Task details:
Exactly the lines from the first line of the records to the line holding "pink trapezoid: (58, 102) -> (89, 114), moved" should be duplicated, and nothing more; pictures stay out.

Two-dimensional motion records:
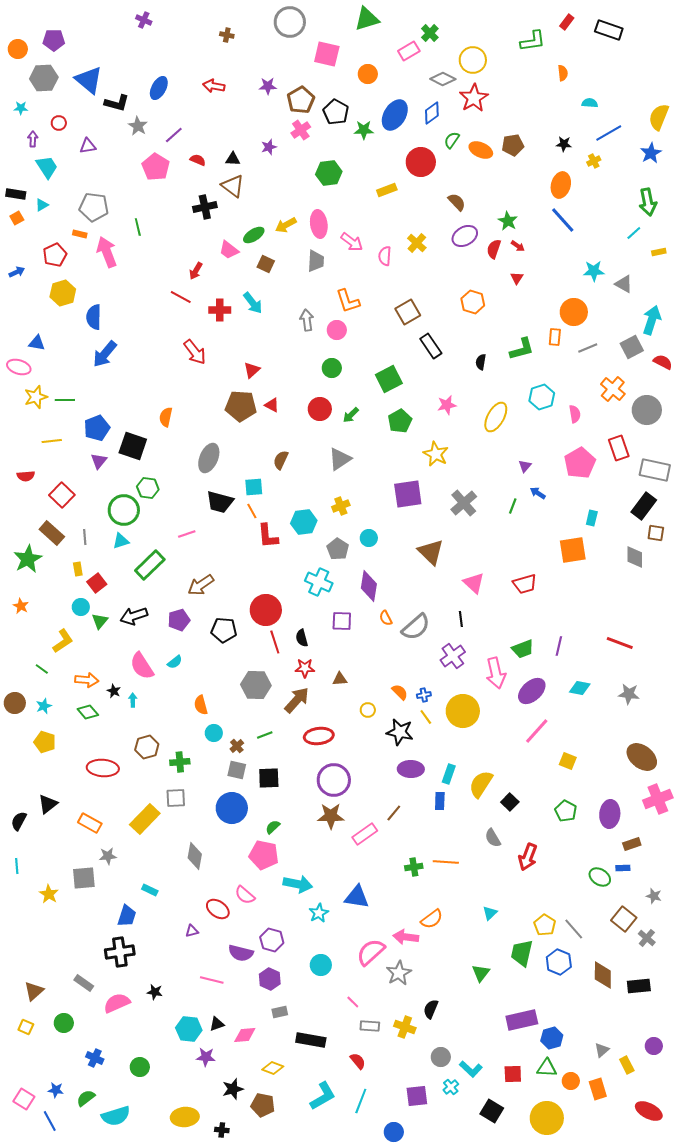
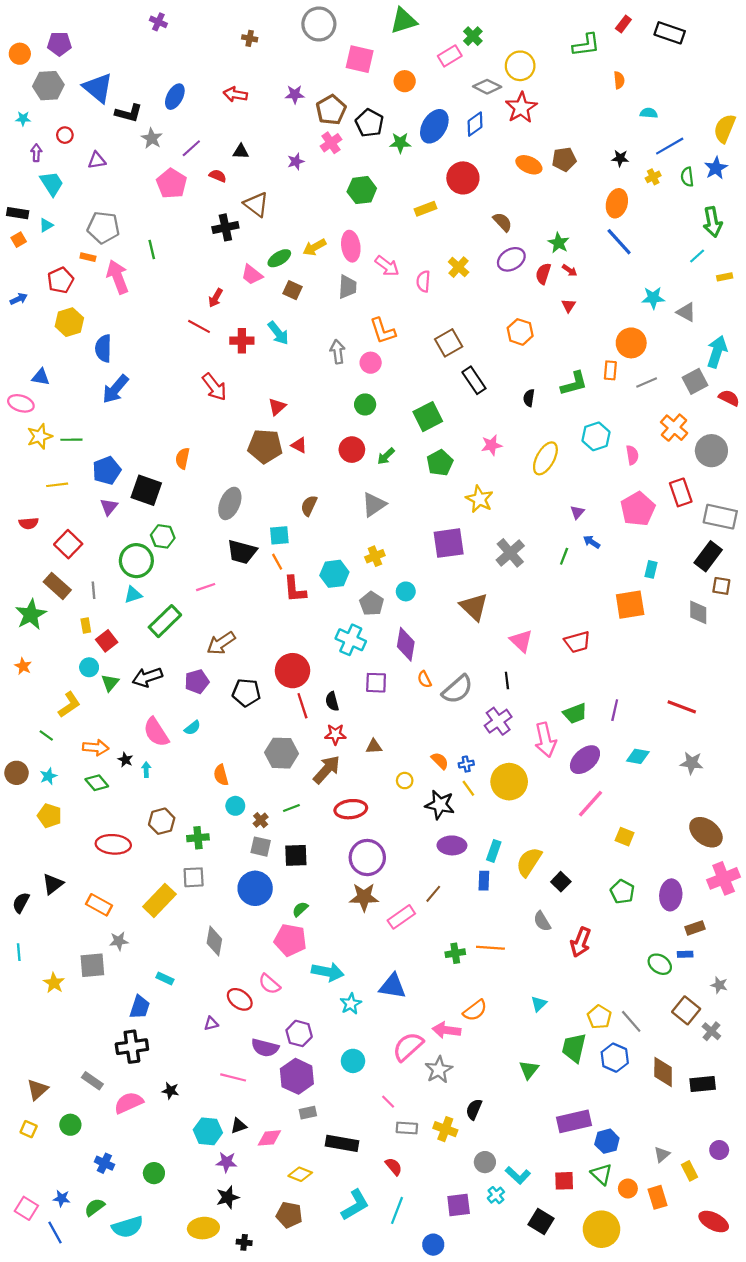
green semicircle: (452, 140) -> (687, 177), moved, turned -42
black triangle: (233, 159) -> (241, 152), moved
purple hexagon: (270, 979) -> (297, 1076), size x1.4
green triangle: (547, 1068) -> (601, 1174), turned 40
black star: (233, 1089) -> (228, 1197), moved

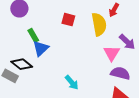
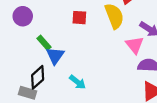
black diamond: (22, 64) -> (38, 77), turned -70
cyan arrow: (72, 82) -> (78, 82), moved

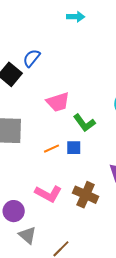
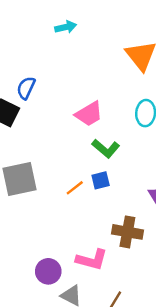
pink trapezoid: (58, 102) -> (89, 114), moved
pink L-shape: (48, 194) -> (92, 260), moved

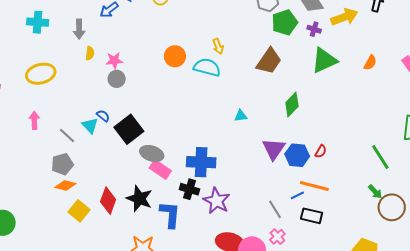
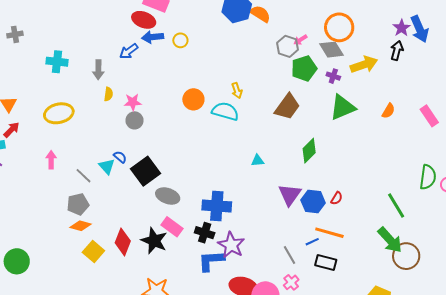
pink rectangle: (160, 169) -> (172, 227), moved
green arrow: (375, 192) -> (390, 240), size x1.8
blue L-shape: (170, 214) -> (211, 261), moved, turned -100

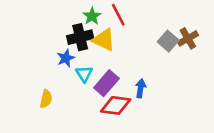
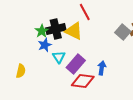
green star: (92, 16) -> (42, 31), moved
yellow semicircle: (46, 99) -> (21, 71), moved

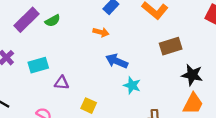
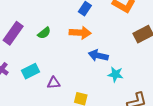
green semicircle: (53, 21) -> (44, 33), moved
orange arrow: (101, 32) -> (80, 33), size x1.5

Output for this exercise:
green semicircle: (452, 140) -> (687, 177), moved, turned -42
black triangle: (233, 159) -> (241, 152), moved
purple hexagon: (270, 979) -> (297, 1076), size x1.4
green triangle: (547, 1068) -> (601, 1174), turned 40
black star: (233, 1089) -> (228, 1197), moved

black diamond: (22, 64) -> (38, 77), turned -70
cyan arrow: (72, 82) -> (78, 82), moved

pink trapezoid: (58, 102) -> (89, 114), moved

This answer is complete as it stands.